▸ **INSTRUCTIONS FOR THE TASK**: Every record below is to be copied exactly, with its images omitted.

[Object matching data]

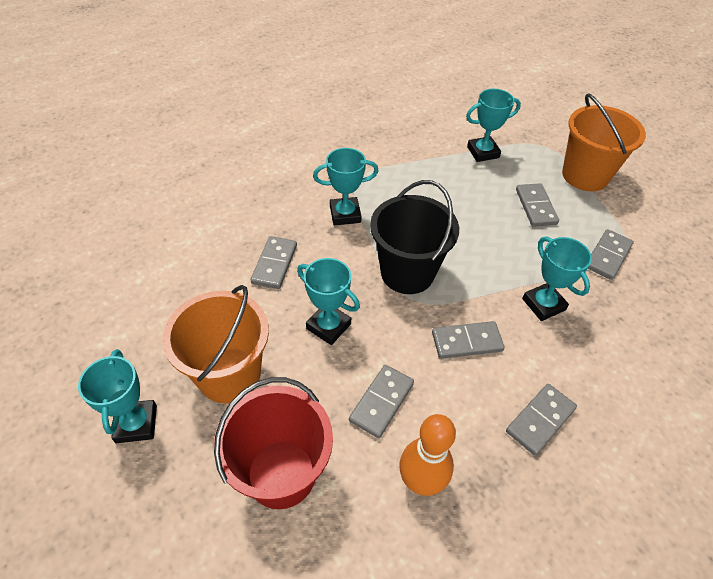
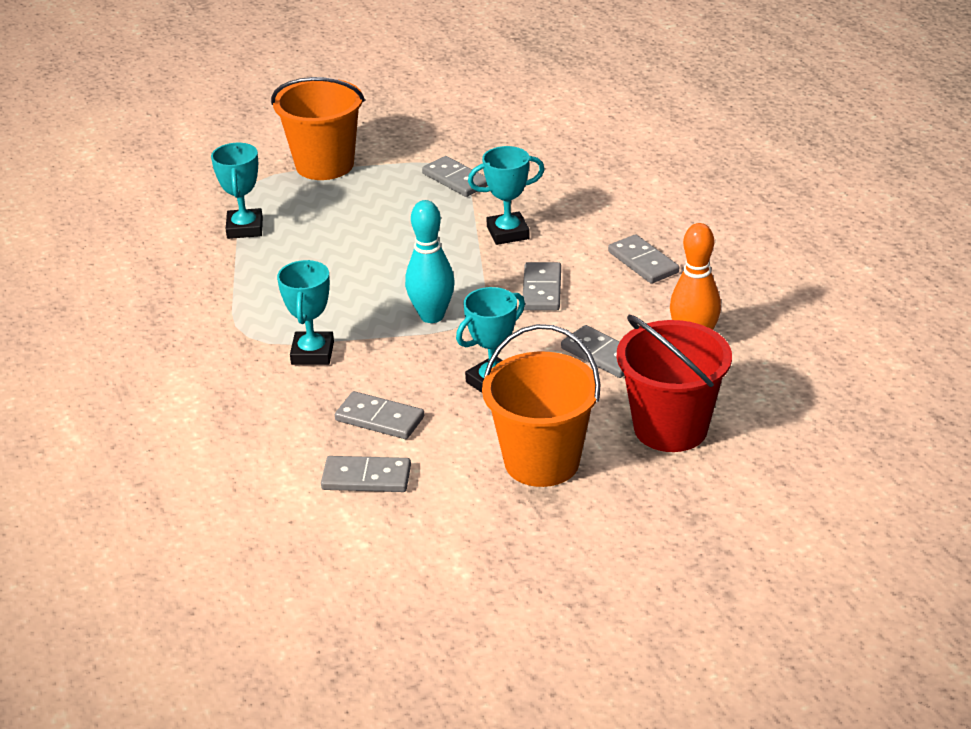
camera: 75 degrees left, 15 degrees down
turquoise trophy [78,349,157,443] -> none
black bucket [370,180,459,294] -> turquoise bowling pin [405,200,455,323]
grey domino [516,183,559,227] -> grey domino moved to [321,456,411,492]

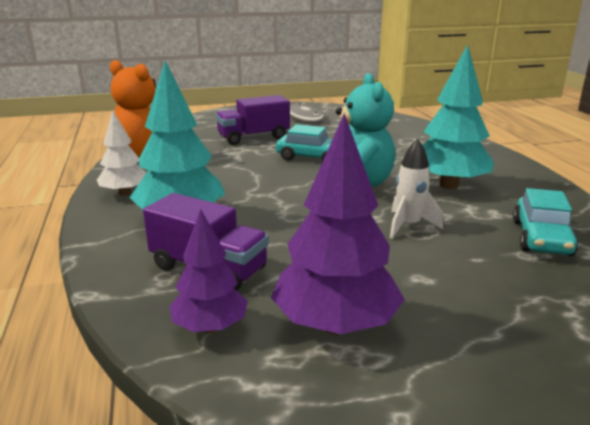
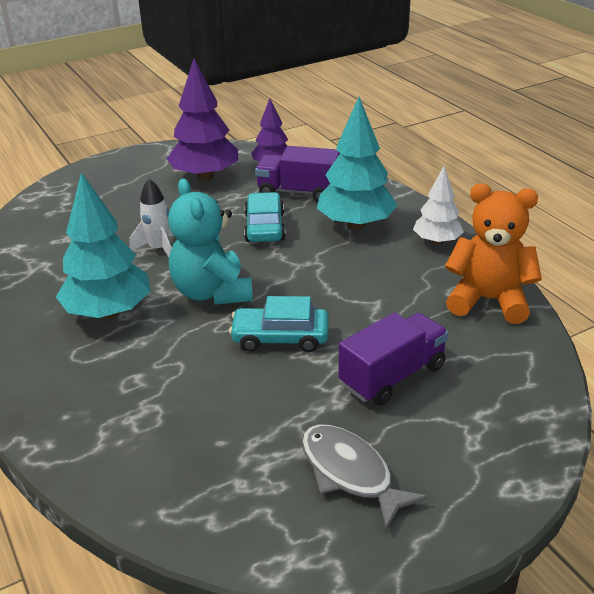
camera: 165 degrees right, 10 degrees up
turquoise car [513,188,578,256] -> turquoise car moved to [244,192,286,242]

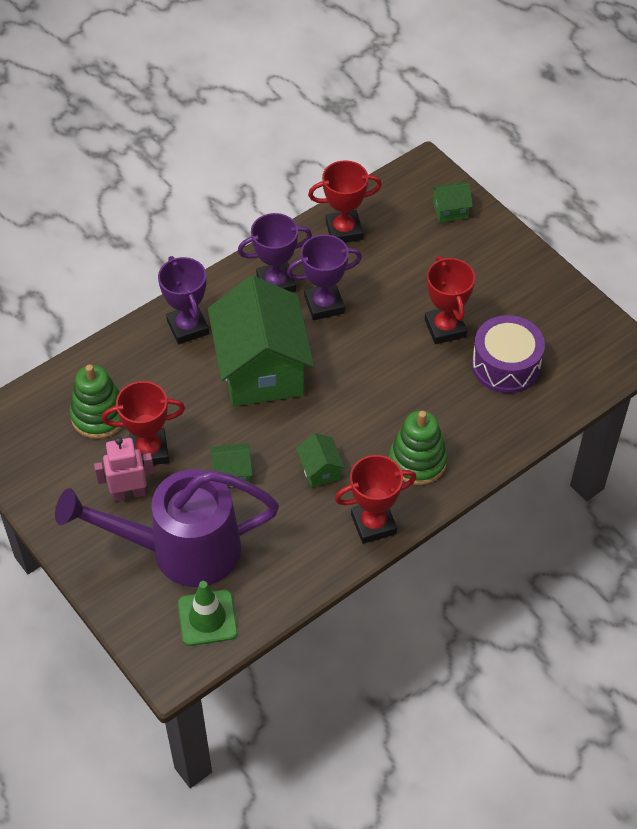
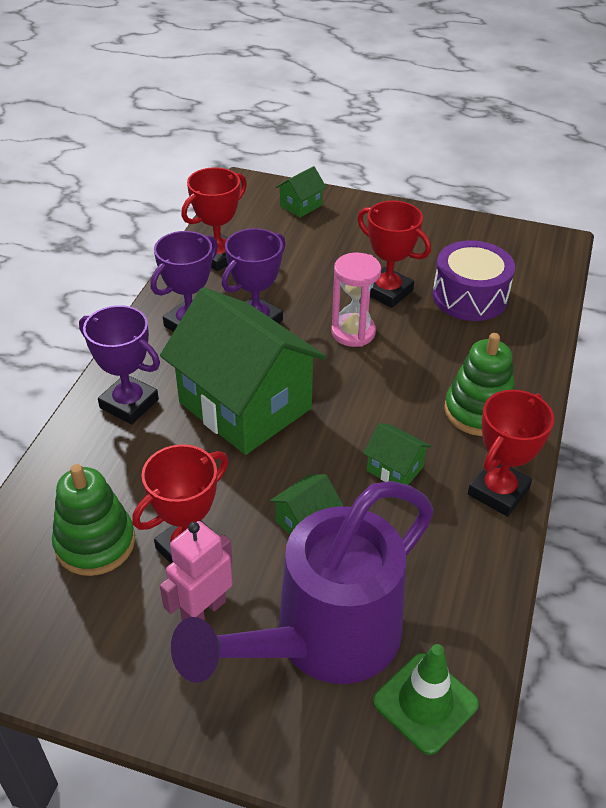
camera: 35 degrees left, 10 degrees down
none -> pink hourglass [331,253,381,347]

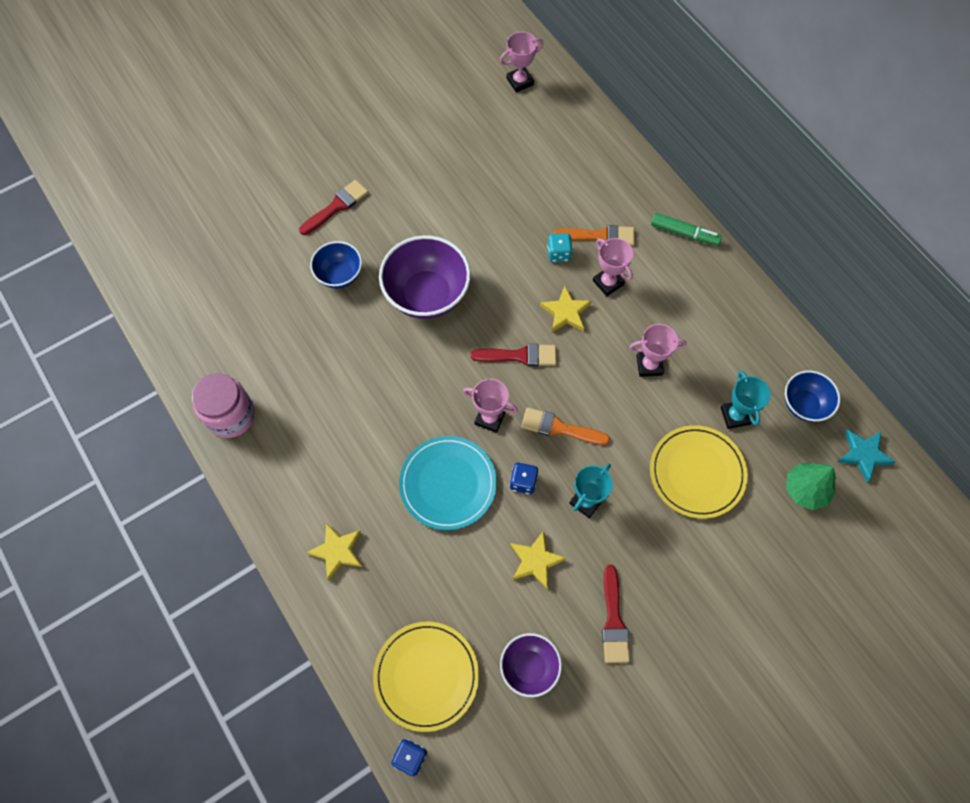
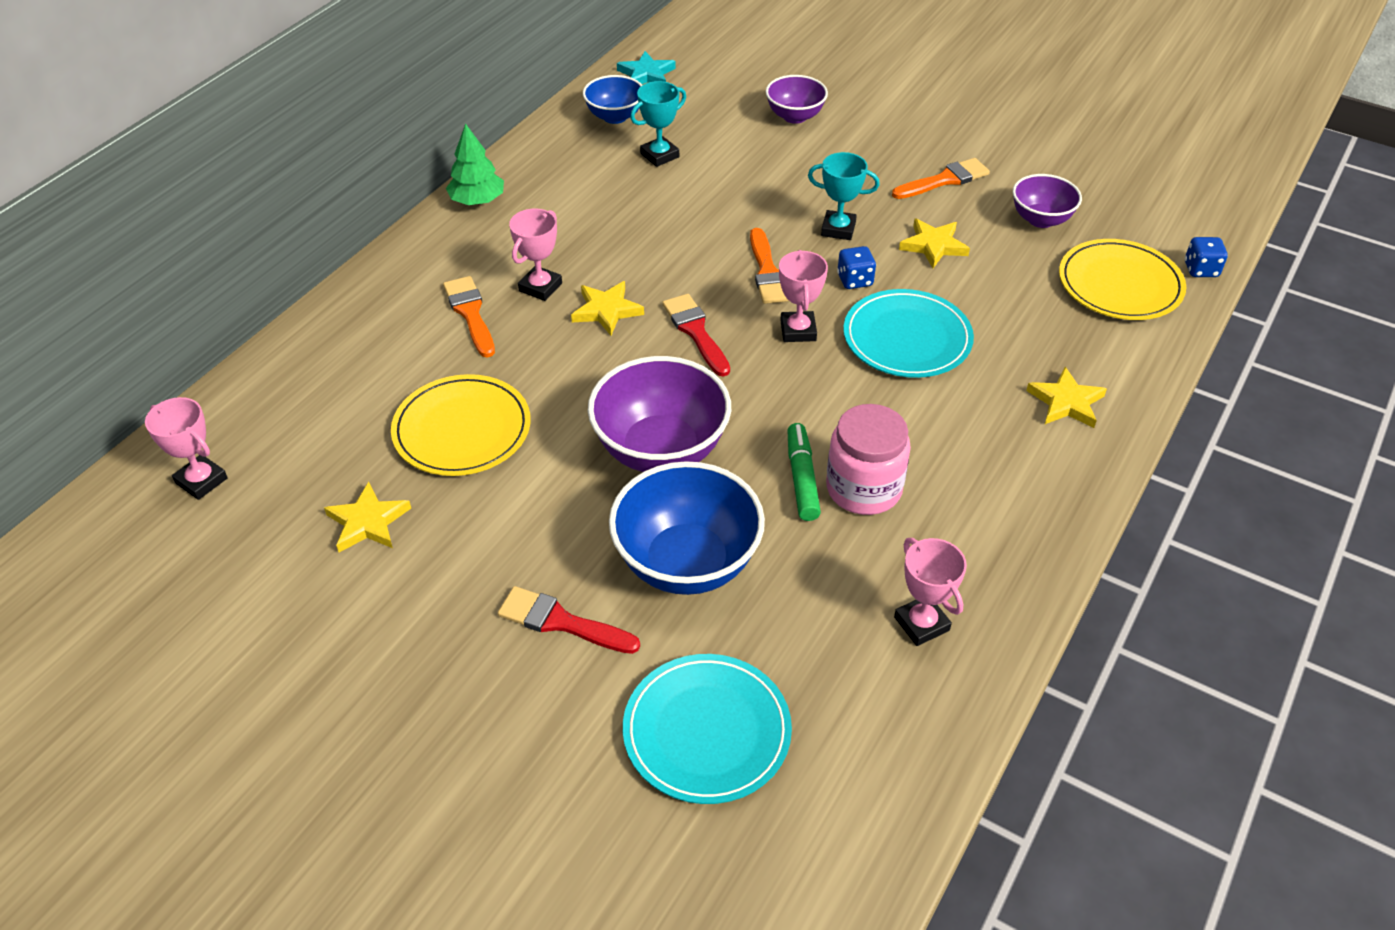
camera: 115 degrees left, 20 degrees down
pink jar [192,373,255,438] -> pink jar moved to [826,404,911,515]
blue bowl [310,241,362,288] -> blue bowl [609,461,765,595], size x1.73
turquoise dice [547,233,573,262] -> none
red brush [602,565,630,663] -> orange brush [892,158,990,199]
pink trophy [629,324,687,377] -> pink trophy moved to [894,538,967,646]
yellow plate [650,425,748,519] -> yellow plate moved to [391,374,531,476]
green marker [651,213,722,246] -> green marker moved to [787,423,821,521]
green tree [786,463,836,510] -> green tree moved to [446,123,504,205]
none -> yellow star [324,482,411,552]
none -> turquoise plate [623,654,792,804]
none -> purple bowl [766,75,828,124]

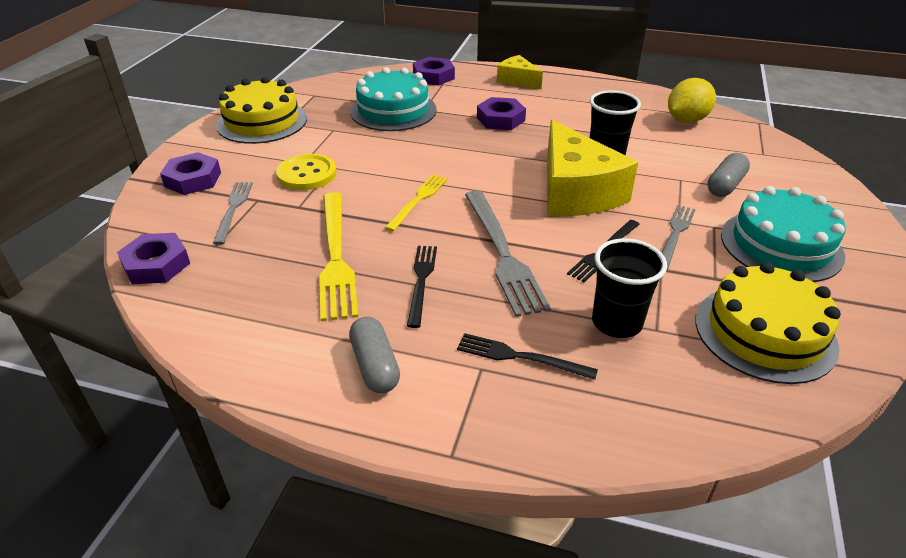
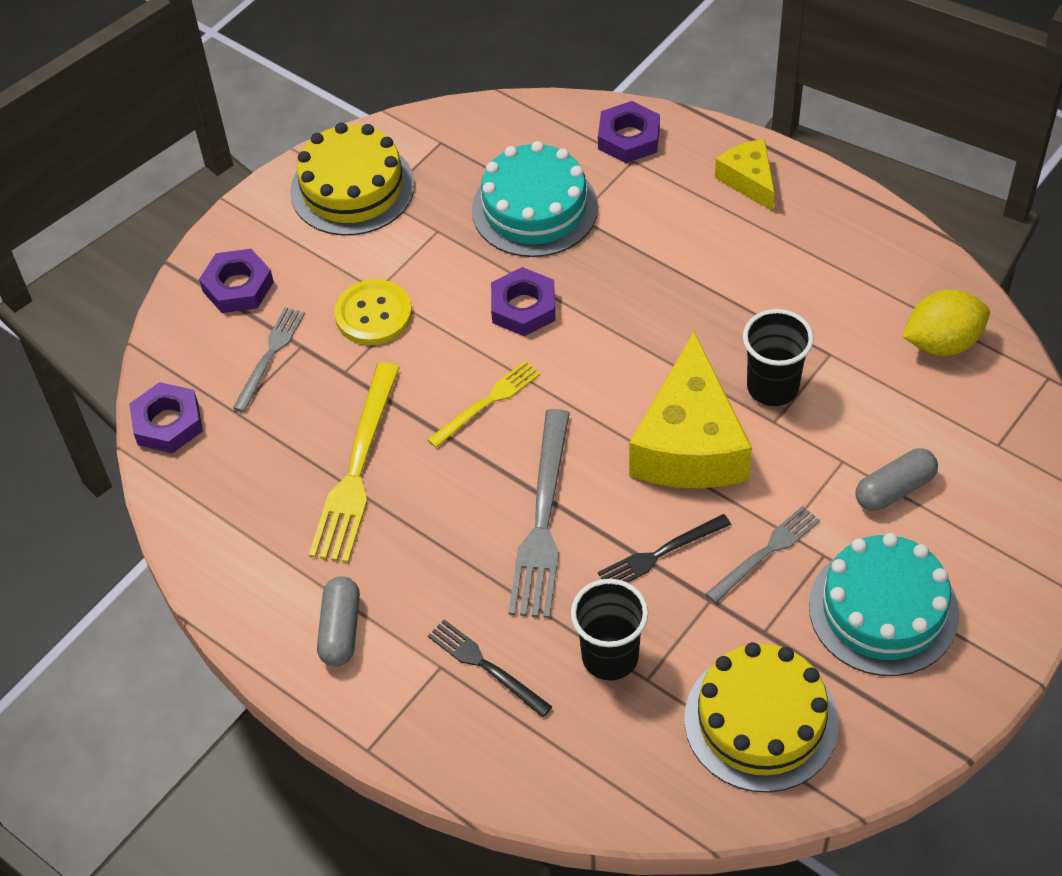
camera: 25 degrees right, 15 degrees up
black fork [407,246,437,328] -> none
purple nut [477,97,526,130] -> purple nut moved to [491,267,556,336]

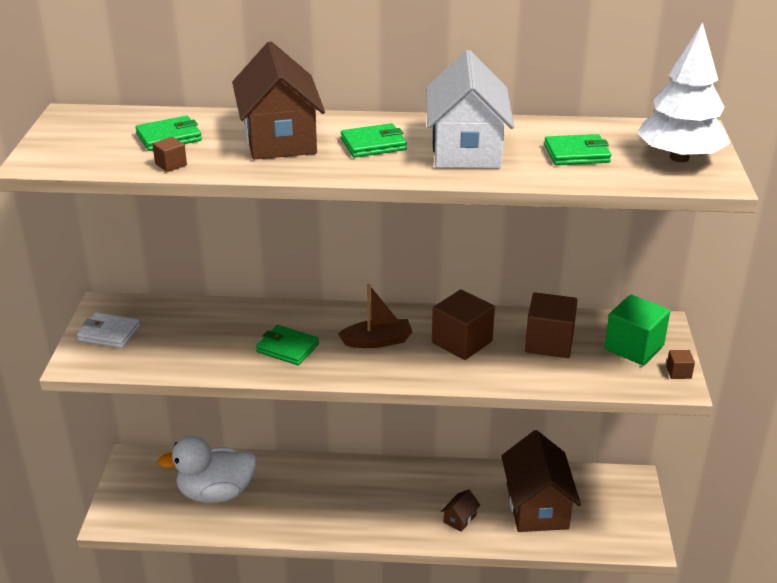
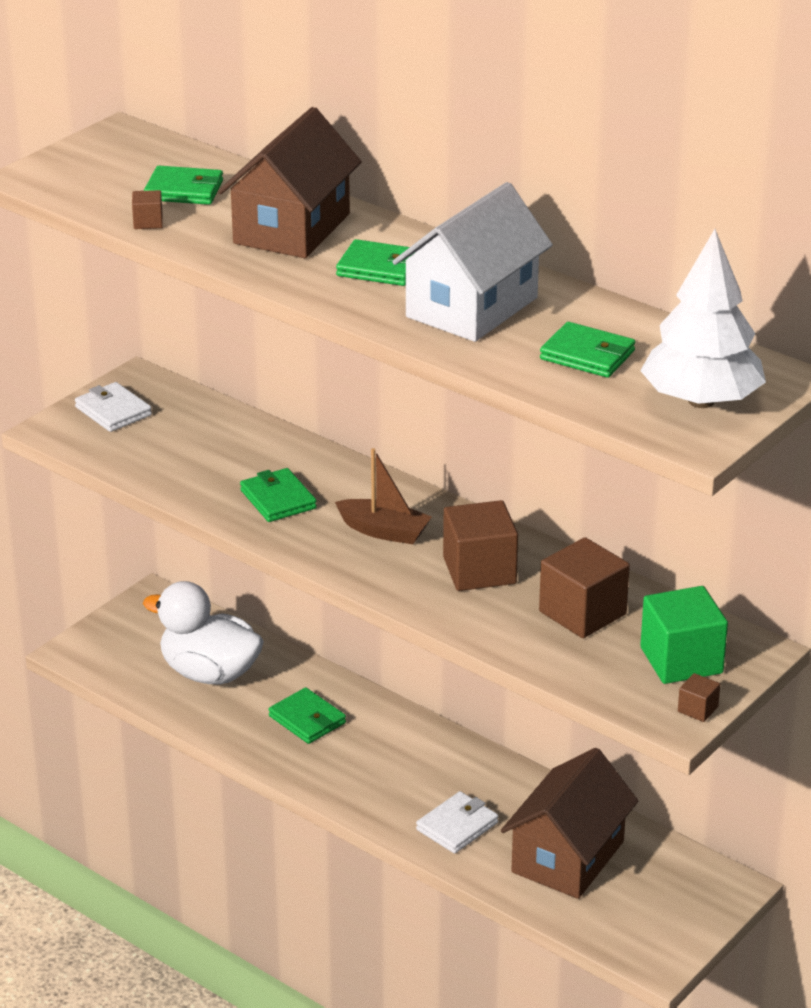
camera: 35 degrees right, 0 degrees up
brown house [441,489,480,532] -> white wallet [416,791,498,854]
none -> green wallet [268,687,346,744]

▸ **SOLVED EXERCISE**:
camera: 75 degrees left, 15 degrees down
turquoise trophy [78,349,157,443] -> none
black bucket [370,180,459,294] -> turquoise bowling pin [405,200,455,323]
grey domino [516,183,559,227] -> grey domino moved to [321,456,411,492]

camera: 165 degrees right, 10 degrees up
turquoise car [513,188,578,256] -> turquoise car moved to [244,192,286,242]

camera: 35 degrees left, 10 degrees down
none -> pink hourglass [331,253,381,347]

camera: 115 degrees left, 20 degrees down
pink jar [192,373,255,438] -> pink jar moved to [826,404,911,515]
blue bowl [310,241,362,288] -> blue bowl [609,461,765,595], size x1.73
turquoise dice [547,233,573,262] -> none
red brush [602,565,630,663] -> orange brush [892,158,990,199]
pink trophy [629,324,687,377] -> pink trophy moved to [894,538,967,646]
yellow plate [650,425,748,519] -> yellow plate moved to [391,374,531,476]
green marker [651,213,722,246] -> green marker moved to [787,423,821,521]
green tree [786,463,836,510] -> green tree moved to [446,123,504,205]
none -> yellow star [324,482,411,552]
none -> turquoise plate [623,654,792,804]
none -> purple bowl [766,75,828,124]

camera: 25 degrees right, 15 degrees up
black fork [407,246,437,328] -> none
purple nut [477,97,526,130] -> purple nut moved to [491,267,556,336]

camera: 35 degrees right, 0 degrees up
brown house [441,489,480,532] -> white wallet [416,791,498,854]
none -> green wallet [268,687,346,744]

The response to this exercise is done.